Provided data:
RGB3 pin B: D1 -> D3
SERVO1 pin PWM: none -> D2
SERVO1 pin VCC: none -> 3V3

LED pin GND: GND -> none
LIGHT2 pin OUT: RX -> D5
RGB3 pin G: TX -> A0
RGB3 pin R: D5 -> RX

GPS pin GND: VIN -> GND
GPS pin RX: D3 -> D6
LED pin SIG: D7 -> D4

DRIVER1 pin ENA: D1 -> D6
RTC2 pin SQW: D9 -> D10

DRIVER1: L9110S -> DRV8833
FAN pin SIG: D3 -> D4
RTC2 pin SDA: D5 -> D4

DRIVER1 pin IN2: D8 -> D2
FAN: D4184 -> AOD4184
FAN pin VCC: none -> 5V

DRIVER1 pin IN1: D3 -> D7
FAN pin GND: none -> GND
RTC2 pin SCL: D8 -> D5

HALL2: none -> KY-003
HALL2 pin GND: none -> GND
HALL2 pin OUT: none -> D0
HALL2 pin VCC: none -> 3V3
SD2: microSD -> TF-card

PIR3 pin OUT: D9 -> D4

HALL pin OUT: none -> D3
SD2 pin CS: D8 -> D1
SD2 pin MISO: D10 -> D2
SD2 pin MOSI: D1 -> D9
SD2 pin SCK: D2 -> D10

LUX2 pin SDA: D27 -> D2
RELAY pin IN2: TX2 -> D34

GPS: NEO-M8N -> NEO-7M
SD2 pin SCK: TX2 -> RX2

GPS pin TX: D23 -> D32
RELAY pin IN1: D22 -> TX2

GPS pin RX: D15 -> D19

What the task asks: Your reply should be nothing but the lines from the one containing "SD2 pin SCK: TX2 -> RX2" through the last line above, copied exactly; please include both ends.

Written answer:
SD2 pin SCK: TX2 -> RX2

GPS pin TX: D23 -> D32
RELAY pin IN1: D22 -> TX2

GPS pin RX: D15 -> D19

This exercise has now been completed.